What is being asked
Looking at the entries, say how many lines contain the string "purple". Offer nothing besides the number.

Dataset excerpts
══════════════════════════════

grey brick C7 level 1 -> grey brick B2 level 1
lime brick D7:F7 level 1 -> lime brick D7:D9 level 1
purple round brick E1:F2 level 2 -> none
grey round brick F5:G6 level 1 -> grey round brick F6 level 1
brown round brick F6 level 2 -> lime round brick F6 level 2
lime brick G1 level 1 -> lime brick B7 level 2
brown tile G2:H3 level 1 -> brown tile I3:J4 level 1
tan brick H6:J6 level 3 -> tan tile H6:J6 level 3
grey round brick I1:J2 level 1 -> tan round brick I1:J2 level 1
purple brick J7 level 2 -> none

══════════════════════════════

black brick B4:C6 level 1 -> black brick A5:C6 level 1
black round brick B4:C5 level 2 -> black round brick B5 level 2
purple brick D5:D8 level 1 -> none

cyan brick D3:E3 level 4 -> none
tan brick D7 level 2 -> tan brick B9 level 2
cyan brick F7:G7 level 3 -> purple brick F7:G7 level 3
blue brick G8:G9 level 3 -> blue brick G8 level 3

══════════════════════════════

Exercise answer
4